> **Task brief**: Check every line of the data and copy the ones where "white" appears.

----------

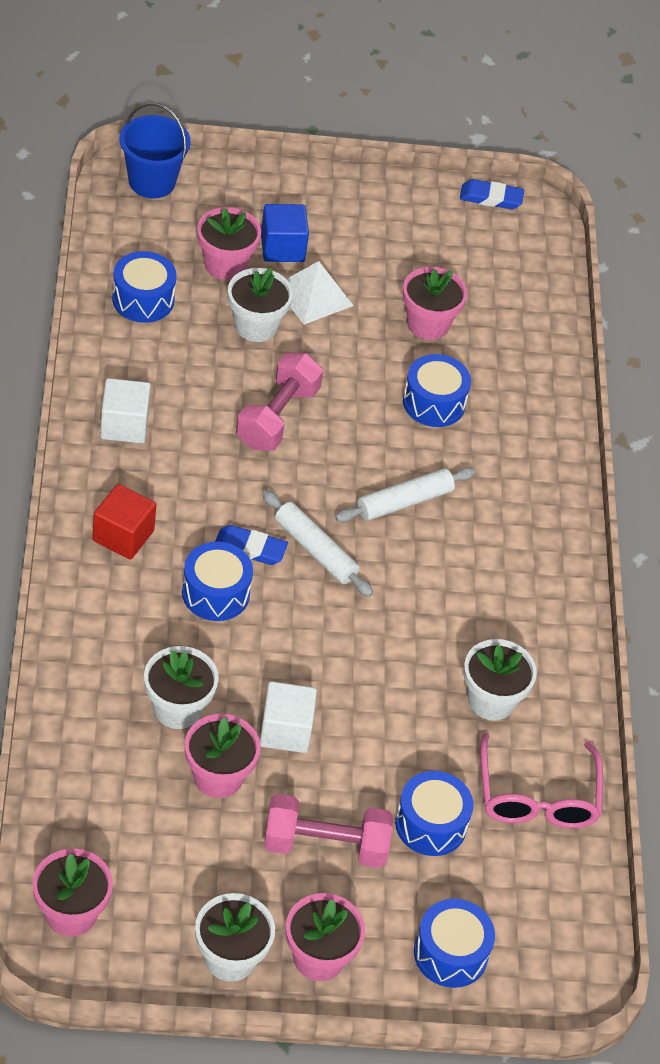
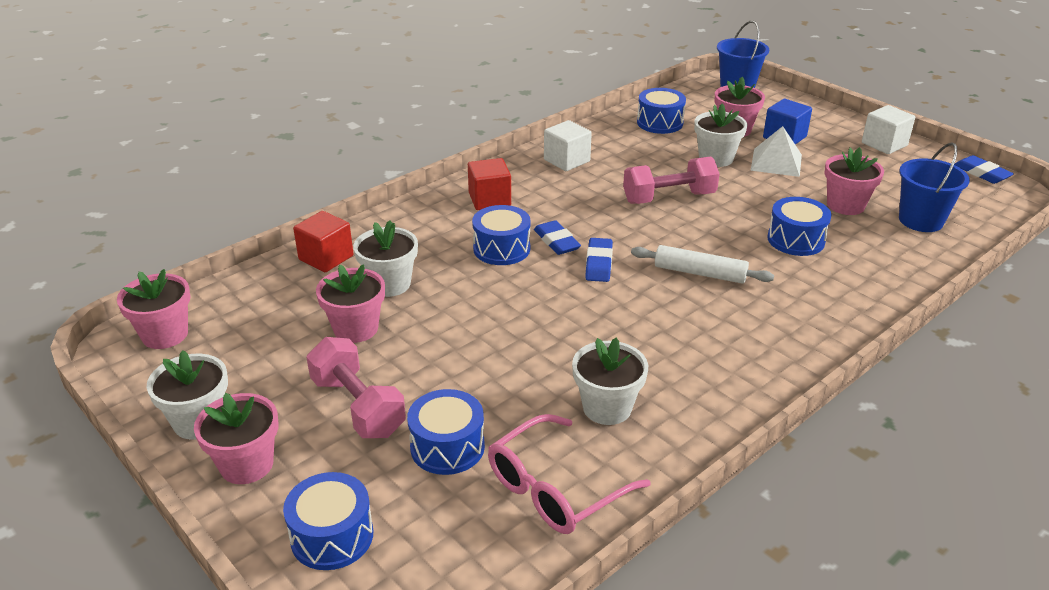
camera: 55 degrees right, 15 degrees down
(78, 723) = (326, 258): none -> red cube
(285, 730) = (435, 333): white cube -> white cube (884, 144)
(315, 550) = (599, 263): white rolling pin -> blue eraser
(501, 306) = (921, 220): none -> blue bucket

----------

> **Solution to the exercise**:
(285, 730) = (435, 333): white cube -> white cube (884, 144)
(315, 550) = (599, 263): white rolling pin -> blue eraser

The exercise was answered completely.